What the exercise asks » Work out how many lines of the entries have the word "duck" in them. Respond with that number only.

---- Available data

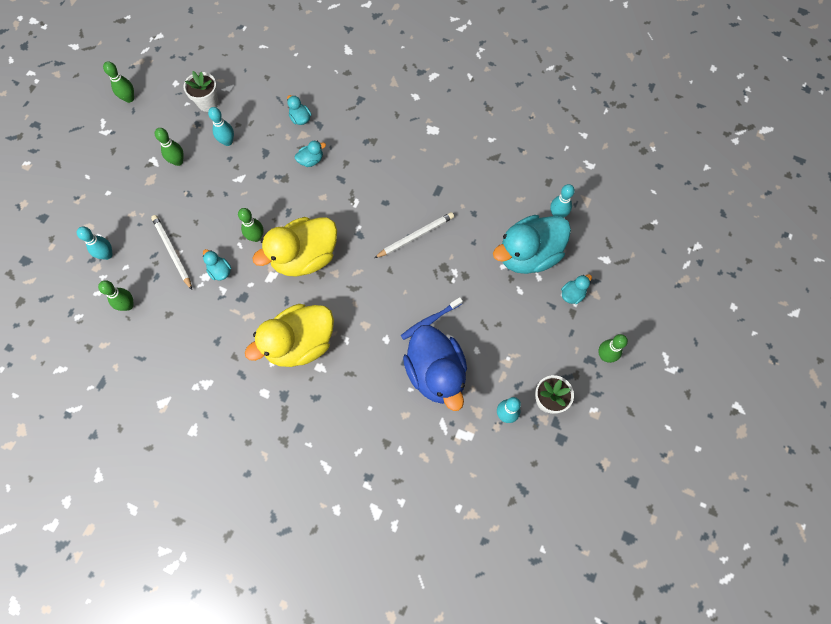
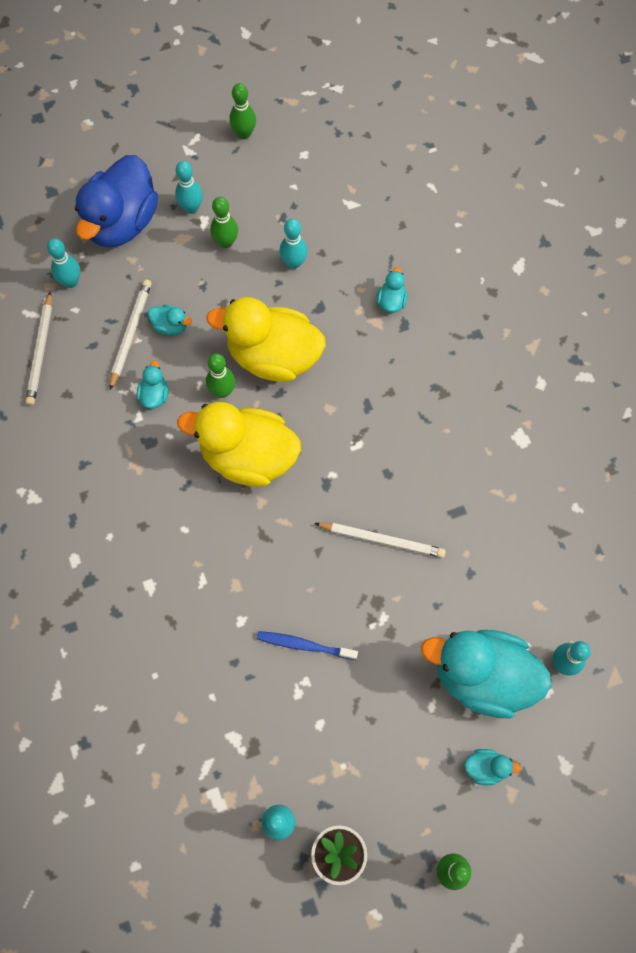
camera: 45 degrees right, 0 degrees up
green bowling pin [98,280,134,311] -> white pencil [25,291,52,406]
white flower pot [183,71,219,112] -> none
yellow duck [245,304,334,367] -> yellow duck moved to [206,297,326,382]
turquoise duck [295,141,326,167] -> turquoise duck moved to [148,305,192,335]
blue duck [403,325,467,411] -> blue duck moved to [75,155,158,248]
none -> turquoise bowling pin [175,161,203,214]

--------

Result » 3